- [Requirements] Rewrite the items from the line containing "wept (433, 102)" through the line containing "roundhouse (1336, 1776)", with "clammy" replaced by "damp" and everything else unchanged.

- [Records for this task]
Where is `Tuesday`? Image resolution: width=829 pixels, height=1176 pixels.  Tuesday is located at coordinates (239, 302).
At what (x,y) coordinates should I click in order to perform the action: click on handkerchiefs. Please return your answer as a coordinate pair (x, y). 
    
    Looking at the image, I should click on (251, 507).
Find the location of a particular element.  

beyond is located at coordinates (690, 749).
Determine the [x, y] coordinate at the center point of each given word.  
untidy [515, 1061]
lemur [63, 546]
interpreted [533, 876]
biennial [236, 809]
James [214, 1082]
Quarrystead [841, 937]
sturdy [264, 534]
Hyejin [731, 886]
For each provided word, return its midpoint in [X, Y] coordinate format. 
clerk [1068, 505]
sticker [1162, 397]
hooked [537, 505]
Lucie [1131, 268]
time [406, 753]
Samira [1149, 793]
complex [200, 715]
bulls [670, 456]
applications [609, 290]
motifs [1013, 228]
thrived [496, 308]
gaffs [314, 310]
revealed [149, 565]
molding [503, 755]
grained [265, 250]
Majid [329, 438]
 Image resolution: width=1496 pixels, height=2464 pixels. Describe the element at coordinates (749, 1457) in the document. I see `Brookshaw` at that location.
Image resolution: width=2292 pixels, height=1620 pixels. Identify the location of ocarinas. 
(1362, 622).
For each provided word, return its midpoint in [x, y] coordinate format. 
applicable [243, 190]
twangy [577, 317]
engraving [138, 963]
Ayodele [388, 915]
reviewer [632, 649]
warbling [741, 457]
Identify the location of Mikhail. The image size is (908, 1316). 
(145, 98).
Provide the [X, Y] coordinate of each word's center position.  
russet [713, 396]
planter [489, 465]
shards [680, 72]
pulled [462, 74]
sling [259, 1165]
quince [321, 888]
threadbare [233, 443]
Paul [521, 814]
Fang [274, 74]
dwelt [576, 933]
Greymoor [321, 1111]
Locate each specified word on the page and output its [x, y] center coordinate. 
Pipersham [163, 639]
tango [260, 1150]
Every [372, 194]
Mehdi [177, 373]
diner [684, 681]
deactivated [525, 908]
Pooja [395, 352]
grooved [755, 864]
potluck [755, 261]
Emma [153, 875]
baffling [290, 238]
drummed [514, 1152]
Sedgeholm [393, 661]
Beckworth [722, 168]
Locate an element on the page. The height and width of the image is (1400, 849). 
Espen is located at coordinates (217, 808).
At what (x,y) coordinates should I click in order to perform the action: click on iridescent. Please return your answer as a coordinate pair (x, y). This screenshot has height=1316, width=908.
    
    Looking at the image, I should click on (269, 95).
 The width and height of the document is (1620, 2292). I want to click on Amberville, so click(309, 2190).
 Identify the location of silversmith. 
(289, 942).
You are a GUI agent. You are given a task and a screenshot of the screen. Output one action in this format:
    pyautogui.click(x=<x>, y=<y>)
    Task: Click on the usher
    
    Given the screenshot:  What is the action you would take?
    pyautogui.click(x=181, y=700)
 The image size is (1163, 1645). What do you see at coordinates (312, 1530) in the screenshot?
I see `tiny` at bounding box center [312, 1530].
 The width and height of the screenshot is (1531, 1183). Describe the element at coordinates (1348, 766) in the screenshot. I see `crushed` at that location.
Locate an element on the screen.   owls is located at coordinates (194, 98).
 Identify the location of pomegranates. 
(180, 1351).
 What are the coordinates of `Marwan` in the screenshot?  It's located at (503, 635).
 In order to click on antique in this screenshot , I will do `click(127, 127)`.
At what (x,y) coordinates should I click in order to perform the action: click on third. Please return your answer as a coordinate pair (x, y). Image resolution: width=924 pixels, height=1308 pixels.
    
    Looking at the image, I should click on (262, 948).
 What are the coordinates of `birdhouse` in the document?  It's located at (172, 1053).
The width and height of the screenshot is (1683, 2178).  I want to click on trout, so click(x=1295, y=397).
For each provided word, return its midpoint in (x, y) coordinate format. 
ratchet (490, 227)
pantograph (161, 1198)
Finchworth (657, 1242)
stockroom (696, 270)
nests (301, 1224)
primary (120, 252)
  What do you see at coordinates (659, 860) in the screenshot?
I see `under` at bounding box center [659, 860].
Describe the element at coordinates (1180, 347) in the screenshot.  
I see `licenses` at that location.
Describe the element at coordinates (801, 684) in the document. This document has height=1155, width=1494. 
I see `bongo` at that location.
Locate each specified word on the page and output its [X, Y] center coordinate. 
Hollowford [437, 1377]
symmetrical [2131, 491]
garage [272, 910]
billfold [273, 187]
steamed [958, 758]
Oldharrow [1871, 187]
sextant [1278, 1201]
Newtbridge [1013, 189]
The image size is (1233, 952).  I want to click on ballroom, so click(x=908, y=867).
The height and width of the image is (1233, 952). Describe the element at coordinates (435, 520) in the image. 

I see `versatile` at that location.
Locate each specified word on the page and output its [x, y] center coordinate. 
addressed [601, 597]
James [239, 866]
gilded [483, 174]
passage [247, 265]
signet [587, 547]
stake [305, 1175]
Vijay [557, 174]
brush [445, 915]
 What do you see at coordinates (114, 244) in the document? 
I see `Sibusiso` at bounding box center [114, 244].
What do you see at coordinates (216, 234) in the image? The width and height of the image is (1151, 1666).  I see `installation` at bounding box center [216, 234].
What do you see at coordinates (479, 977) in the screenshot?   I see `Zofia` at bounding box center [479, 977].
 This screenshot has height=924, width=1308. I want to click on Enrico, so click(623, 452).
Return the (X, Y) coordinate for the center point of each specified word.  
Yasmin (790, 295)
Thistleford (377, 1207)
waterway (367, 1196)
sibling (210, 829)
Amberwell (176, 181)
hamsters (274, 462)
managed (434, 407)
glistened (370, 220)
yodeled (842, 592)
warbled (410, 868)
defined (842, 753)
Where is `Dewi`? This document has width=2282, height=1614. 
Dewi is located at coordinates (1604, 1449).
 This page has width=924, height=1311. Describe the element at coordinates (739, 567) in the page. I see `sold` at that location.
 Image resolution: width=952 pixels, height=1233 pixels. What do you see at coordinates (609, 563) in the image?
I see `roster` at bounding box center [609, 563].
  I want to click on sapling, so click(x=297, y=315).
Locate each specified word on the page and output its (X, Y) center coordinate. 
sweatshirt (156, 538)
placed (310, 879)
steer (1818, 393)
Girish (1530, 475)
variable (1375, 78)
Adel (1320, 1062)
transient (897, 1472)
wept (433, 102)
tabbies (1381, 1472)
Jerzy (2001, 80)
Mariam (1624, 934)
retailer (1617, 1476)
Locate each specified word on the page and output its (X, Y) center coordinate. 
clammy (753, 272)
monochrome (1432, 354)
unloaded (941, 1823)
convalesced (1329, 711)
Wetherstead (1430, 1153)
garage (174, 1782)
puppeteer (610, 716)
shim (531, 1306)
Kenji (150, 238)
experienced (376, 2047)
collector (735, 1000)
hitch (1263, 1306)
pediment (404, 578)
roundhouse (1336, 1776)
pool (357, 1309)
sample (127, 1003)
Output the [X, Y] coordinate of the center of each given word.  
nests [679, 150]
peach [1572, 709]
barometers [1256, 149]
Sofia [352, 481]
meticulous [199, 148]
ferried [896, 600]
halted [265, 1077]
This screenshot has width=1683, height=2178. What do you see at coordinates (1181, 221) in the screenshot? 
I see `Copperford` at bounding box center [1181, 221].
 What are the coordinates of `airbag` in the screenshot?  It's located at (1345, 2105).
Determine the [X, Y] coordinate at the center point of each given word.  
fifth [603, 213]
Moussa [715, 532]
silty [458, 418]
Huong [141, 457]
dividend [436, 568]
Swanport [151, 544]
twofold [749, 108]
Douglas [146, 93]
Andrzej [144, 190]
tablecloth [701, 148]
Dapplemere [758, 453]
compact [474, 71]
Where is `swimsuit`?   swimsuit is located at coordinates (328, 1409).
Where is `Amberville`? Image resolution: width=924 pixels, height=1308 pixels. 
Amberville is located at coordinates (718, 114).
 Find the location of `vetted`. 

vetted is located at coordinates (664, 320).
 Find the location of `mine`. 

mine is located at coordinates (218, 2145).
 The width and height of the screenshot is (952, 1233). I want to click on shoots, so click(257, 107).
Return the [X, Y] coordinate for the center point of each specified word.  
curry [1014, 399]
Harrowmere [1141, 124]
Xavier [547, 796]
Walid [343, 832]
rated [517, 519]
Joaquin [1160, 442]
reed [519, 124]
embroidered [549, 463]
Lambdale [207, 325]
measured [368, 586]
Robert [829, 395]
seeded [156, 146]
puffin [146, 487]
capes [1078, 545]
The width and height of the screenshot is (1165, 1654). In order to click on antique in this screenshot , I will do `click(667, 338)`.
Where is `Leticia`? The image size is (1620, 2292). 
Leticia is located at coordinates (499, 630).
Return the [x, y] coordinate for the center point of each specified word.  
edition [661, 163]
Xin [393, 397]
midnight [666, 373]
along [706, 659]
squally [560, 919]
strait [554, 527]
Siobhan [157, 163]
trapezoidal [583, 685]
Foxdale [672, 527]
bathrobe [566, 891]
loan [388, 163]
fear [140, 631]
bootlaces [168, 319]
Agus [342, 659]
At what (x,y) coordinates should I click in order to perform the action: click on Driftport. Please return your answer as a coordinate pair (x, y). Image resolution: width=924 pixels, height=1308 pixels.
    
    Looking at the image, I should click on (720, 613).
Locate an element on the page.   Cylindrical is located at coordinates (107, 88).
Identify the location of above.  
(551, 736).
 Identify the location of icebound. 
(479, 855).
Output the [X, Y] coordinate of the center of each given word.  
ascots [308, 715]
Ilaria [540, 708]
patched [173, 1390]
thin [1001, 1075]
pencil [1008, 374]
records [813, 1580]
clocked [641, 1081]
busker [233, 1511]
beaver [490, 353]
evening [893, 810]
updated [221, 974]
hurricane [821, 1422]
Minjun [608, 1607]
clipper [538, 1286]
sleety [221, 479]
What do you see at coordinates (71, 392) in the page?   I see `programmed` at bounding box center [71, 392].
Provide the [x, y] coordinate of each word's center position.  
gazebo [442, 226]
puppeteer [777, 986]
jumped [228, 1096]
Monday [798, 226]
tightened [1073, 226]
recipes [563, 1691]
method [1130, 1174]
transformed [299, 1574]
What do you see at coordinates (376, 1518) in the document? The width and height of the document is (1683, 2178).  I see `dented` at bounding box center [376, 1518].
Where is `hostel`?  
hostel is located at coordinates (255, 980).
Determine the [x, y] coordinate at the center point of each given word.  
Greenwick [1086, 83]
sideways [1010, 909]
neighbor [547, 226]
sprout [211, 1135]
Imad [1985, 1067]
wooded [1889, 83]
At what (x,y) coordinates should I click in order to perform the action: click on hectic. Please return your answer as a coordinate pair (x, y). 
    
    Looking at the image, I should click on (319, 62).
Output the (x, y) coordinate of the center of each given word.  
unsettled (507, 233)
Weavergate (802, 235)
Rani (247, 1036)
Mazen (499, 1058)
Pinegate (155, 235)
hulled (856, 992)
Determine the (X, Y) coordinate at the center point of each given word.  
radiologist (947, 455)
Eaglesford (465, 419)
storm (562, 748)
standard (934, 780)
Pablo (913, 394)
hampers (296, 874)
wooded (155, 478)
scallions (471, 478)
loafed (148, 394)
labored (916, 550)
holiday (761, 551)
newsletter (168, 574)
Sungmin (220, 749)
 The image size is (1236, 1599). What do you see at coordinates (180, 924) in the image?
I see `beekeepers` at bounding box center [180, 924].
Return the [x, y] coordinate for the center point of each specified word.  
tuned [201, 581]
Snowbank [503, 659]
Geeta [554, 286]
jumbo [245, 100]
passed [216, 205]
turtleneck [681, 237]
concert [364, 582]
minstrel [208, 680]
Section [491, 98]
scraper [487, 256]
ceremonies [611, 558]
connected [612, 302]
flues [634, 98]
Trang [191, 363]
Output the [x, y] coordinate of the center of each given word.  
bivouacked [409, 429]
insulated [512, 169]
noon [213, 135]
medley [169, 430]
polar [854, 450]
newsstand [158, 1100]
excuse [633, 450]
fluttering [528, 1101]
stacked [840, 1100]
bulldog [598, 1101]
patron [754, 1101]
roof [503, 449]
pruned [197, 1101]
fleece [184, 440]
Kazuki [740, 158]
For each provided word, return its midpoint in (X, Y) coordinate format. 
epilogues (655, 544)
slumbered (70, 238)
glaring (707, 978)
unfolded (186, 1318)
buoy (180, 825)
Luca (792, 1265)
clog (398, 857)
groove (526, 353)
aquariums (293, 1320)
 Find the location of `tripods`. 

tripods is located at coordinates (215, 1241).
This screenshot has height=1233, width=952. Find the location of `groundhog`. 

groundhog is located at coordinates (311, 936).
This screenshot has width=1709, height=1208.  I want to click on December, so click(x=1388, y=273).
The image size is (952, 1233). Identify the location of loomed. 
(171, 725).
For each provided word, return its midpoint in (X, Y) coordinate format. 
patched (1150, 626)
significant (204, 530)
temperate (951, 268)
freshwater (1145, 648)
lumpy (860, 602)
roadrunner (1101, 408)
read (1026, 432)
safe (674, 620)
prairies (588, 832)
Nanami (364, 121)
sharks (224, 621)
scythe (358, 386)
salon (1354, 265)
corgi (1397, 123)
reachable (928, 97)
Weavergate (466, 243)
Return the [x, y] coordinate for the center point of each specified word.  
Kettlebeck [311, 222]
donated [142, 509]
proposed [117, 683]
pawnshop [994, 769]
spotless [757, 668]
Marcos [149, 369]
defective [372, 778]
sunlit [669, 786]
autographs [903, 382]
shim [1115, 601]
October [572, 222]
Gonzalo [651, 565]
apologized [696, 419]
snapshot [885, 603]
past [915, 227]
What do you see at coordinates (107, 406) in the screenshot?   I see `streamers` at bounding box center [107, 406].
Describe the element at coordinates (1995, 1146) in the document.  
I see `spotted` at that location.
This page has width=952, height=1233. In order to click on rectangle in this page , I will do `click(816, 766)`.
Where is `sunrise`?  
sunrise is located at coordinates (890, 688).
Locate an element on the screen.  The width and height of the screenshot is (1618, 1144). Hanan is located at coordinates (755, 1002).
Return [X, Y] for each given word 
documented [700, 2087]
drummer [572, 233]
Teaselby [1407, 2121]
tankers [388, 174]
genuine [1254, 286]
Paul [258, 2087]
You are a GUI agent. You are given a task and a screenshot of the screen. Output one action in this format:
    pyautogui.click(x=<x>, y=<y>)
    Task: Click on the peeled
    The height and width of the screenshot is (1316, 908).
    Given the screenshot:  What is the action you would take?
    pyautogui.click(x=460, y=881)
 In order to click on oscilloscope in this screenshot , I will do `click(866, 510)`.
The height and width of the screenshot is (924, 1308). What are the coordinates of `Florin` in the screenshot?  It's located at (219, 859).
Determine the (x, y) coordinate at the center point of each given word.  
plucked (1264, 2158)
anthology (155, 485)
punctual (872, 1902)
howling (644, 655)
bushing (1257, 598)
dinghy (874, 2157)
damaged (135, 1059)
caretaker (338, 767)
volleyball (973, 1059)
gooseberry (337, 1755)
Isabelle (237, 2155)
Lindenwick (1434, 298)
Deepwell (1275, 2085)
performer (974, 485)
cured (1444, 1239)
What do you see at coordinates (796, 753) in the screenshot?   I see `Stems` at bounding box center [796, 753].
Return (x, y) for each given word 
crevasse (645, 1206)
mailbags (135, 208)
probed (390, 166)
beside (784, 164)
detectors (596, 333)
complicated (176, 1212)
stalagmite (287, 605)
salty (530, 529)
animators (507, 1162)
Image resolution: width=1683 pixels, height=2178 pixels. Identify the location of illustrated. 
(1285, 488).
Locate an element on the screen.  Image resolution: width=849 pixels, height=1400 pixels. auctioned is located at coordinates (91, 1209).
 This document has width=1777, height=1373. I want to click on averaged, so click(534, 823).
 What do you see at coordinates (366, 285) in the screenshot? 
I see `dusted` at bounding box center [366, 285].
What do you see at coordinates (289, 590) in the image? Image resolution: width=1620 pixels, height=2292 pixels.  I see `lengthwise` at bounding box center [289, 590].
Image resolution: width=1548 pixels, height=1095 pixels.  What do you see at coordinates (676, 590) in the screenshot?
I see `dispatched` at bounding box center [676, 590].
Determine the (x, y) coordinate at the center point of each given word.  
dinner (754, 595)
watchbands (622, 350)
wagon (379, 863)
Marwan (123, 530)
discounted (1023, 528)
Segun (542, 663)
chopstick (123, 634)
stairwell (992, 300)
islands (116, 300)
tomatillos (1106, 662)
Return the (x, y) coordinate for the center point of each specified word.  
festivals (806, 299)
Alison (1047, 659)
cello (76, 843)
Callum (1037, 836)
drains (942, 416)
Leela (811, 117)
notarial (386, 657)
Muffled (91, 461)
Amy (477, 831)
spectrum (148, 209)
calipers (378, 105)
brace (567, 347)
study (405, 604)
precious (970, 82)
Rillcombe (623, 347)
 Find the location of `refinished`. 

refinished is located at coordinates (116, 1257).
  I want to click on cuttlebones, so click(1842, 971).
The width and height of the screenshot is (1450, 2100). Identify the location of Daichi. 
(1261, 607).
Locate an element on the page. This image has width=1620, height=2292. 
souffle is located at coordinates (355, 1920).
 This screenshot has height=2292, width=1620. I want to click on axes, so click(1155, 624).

- [Solution for this exercise]
wept (433, 102)
tabbies (1381, 1472)
Jerzy (2001, 80)
Mariam (1624, 934)
retailer (1617, 1476)
Locate each specified word on the page and output its (X, Y) center coordinate. 
damp (753, 272)
monochrome (1432, 354)
unloaded (941, 1823)
convalesced (1329, 711)
Wetherstead (1430, 1153)
garage (174, 1782)
puppeteer (610, 716)
shim (531, 1306)
Kenji (150, 238)
experienced (376, 2047)
collector (735, 1000)
hitch (1263, 1306)
pediment (404, 578)
roundhouse (1336, 1776)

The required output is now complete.